• _Records_:
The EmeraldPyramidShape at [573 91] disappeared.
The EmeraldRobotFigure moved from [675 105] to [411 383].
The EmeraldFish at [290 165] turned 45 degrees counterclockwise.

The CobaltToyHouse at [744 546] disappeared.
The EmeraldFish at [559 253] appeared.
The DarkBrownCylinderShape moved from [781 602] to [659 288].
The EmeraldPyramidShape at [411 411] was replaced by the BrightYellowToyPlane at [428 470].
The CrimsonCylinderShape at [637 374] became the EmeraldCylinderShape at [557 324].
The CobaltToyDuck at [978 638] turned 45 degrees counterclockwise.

---

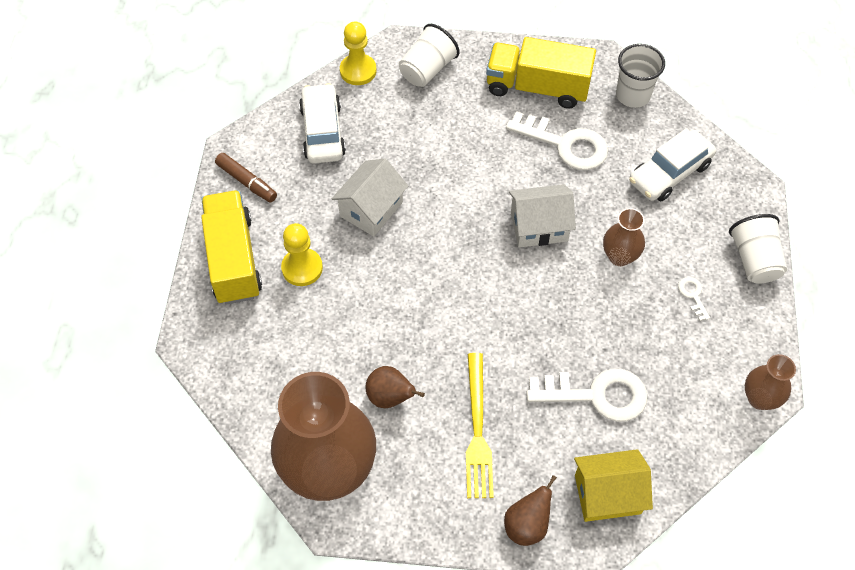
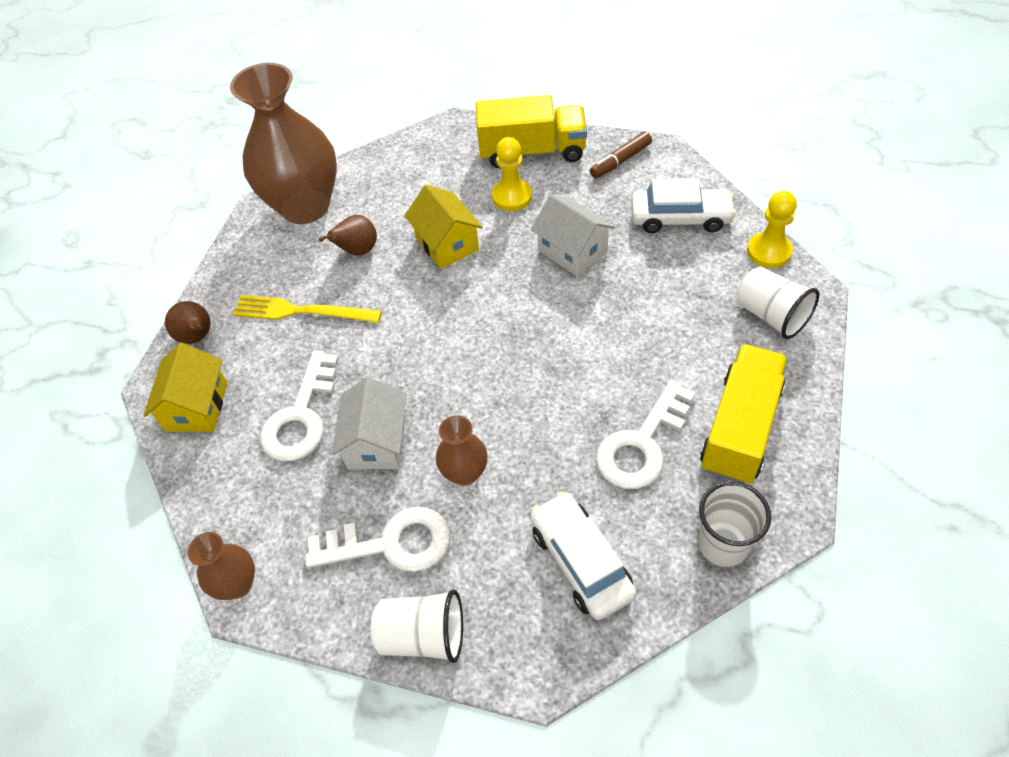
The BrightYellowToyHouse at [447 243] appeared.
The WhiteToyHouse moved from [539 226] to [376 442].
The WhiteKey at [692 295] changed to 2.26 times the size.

• _Brief_:
Copy word for word the stretch of entries above from the line that has "The EmeraldPyramidShape at [573" through the line that has "The EmeraldRobotFigure moved", both ends included, and nothing outside it.

• _Output_:
The EmeraldPyramidShape at [573 91] disappeared.
The EmeraldRobotFigure moved from [675 105] to [411 383].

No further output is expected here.